Copy each of the following records line for line, without changing anything.

Dataset rows
>> start
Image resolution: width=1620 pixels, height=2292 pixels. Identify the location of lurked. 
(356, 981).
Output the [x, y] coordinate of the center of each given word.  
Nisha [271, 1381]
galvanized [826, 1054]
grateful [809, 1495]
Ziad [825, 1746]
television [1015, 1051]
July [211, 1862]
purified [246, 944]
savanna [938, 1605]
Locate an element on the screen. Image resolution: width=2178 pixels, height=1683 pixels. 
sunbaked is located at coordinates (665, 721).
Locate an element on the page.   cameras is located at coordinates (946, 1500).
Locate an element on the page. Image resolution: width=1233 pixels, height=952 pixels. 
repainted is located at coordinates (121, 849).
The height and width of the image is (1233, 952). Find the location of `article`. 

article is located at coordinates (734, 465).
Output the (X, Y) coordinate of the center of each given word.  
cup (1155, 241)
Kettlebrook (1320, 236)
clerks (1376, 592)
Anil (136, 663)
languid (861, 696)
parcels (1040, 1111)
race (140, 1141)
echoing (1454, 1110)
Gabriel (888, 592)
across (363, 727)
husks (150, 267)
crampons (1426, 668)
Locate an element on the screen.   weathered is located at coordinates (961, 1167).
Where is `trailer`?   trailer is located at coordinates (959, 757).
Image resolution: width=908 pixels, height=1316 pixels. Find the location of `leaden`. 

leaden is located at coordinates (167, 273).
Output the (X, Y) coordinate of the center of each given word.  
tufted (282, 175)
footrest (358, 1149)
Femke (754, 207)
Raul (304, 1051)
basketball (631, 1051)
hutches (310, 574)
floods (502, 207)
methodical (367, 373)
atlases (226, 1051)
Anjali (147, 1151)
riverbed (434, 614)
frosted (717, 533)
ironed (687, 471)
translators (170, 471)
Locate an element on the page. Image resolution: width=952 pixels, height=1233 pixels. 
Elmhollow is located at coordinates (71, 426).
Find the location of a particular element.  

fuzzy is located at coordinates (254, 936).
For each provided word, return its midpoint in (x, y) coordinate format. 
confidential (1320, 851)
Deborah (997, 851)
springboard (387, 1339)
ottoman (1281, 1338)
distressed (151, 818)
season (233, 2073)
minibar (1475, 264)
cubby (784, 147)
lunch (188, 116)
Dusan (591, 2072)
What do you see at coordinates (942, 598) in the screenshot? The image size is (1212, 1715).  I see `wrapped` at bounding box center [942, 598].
>> end
• _Output for this exercise_:
Image resolution: width=1620 pixels, height=2292 pixels. Identify the location of lurked. 
(356, 981).
Output the [x, y] coordinate of the center of each given word.  
Nisha [271, 1381]
galvanized [826, 1054]
grateful [809, 1495]
Ziad [825, 1746]
television [1015, 1051]
July [211, 1862]
purified [246, 944]
savanna [938, 1605]
Locate an element on the screen. Image resolution: width=2178 pixels, height=1683 pixels. 
sunbaked is located at coordinates (665, 721).
Locate an element on the page.   cameras is located at coordinates (946, 1500).
Locate an element on the page. Image resolution: width=1233 pixels, height=952 pixels. 
repainted is located at coordinates (121, 849).
The height and width of the image is (1233, 952). Find the location of `article`. 

article is located at coordinates (734, 465).
Output the (X, Y) coordinate of the center of each given word.  
cup (1155, 241)
Kettlebrook (1320, 236)
clerks (1376, 592)
Anil (136, 663)
languid (861, 696)
parcels (1040, 1111)
race (140, 1141)
echoing (1454, 1110)
Gabriel (888, 592)
across (363, 727)
husks (150, 267)
crampons (1426, 668)
Locate an element on the screen.   weathered is located at coordinates (961, 1167).
Where is `trailer`?   trailer is located at coordinates (959, 757).
Image resolution: width=908 pixels, height=1316 pixels. Find the location of `leaden`. 

leaden is located at coordinates (167, 273).
Output the (X, Y) coordinate of the center of each given word.  
tufted (282, 175)
footrest (358, 1149)
Femke (754, 207)
Raul (304, 1051)
basketball (631, 1051)
hutches (310, 574)
floods (502, 207)
methodical (367, 373)
atlases (226, 1051)
Anjali (147, 1151)
riverbed (434, 614)
frosted (717, 533)
ironed (687, 471)
translators (170, 471)
Locate an element on the page. Image resolution: width=952 pixels, height=1233 pixels. 
Elmhollow is located at coordinates (71, 426).
Find the location of a particular element.  

fuzzy is located at coordinates (254, 936).
For each provided word, return its midpoint in (x, y) coordinate format. 
confidential (1320, 851)
Deborah (997, 851)
springboard (387, 1339)
ottoman (1281, 1338)
distressed (151, 818)
season (233, 2073)
minibar (1475, 264)
cubby (784, 147)
lunch (188, 116)
Dusan (591, 2072)
What do you see at coordinates (942, 598) in the screenshot? The image size is (1212, 1715).  I see `wrapped` at bounding box center [942, 598].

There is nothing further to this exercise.